● Dataset content
----
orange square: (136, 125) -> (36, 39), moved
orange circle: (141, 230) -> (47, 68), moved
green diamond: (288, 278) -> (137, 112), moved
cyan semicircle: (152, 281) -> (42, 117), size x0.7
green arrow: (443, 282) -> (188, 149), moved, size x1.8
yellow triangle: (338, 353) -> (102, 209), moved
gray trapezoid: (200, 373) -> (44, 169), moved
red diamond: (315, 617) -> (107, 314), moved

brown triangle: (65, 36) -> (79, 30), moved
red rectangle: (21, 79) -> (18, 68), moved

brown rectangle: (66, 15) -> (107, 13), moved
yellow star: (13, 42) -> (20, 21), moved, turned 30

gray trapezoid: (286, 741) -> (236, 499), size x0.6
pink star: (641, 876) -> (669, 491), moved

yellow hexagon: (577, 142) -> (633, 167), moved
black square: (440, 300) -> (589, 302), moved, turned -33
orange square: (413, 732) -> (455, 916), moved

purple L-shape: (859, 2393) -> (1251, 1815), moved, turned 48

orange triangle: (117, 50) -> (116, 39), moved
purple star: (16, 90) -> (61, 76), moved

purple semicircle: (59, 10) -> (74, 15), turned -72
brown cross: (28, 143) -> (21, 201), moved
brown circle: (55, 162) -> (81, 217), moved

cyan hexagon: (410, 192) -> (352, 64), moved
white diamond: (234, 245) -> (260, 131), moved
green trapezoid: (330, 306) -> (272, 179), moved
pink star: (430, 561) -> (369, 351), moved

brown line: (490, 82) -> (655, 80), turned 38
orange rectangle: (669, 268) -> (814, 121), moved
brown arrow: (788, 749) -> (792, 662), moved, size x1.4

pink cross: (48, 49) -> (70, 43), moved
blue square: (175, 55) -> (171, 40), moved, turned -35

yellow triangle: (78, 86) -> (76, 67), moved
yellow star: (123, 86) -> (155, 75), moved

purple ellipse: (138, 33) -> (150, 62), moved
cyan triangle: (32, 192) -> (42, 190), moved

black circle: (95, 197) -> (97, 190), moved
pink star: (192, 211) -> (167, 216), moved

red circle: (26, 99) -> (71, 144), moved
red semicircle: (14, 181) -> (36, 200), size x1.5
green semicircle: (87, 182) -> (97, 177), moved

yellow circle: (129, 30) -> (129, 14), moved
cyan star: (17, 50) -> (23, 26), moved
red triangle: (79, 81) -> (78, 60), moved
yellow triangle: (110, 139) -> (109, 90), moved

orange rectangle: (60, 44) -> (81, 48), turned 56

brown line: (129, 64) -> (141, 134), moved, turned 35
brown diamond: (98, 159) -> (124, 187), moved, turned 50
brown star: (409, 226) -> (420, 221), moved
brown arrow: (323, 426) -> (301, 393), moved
----
● Exercise instructions
Return only the stretch of the material above from the line holding "yellow star: (13, 42)" through the line holding "yellow triangle: (78, 86) -> (76, 67), moved", copied exactly.

● Response to the task
yellow star: (13, 42) -> (20, 21), moved, turned 30

gray trapezoid: (286, 741) -> (236, 499), size x0.6
pink star: (641, 876) -> (669, 491), moved

yellow hexagon: (577, 142) -> (633, 167), moved
black square: (440, 300) -> (589, 302), moved, turned -33
orange square: (413, 732) -> (455, 916), moved

purple L-shape: (859, 2393) -> (1251, 1815), moved, turned 48

orange triangle: (117, 50) -> (116, 39), moved
purple star: (16, 90) -> (61, 76), moved

purple semicircle: (59, 10) -> (74, 15), turned -72
brown cross: (28, 143) -> (21, 201), moved
brown circle: (55, 162) -> (81, 217), moved

cyan hexagon: (410, 192) -> (352, 64), moved
white diamond: (234, 245) -> (260, 131), moved
green trapezoid: (330, 306) -> (272, 179), moved
pink star: (430, 561) -> (369, 351), moved

brown line: (490, 82) -> (655, 80), turned 38
orange rectangle: (669, 268) -> (814, 121), moved
brown arrow: (788, 749) -> (792, 662), moved, size x1.4

pink cross: (48, 49) -> (70, 43), moved
blue square: (175, 55) -> (171, 40), moved, turned -35

yellow triangle: (78, 86) -> (76, 67), moved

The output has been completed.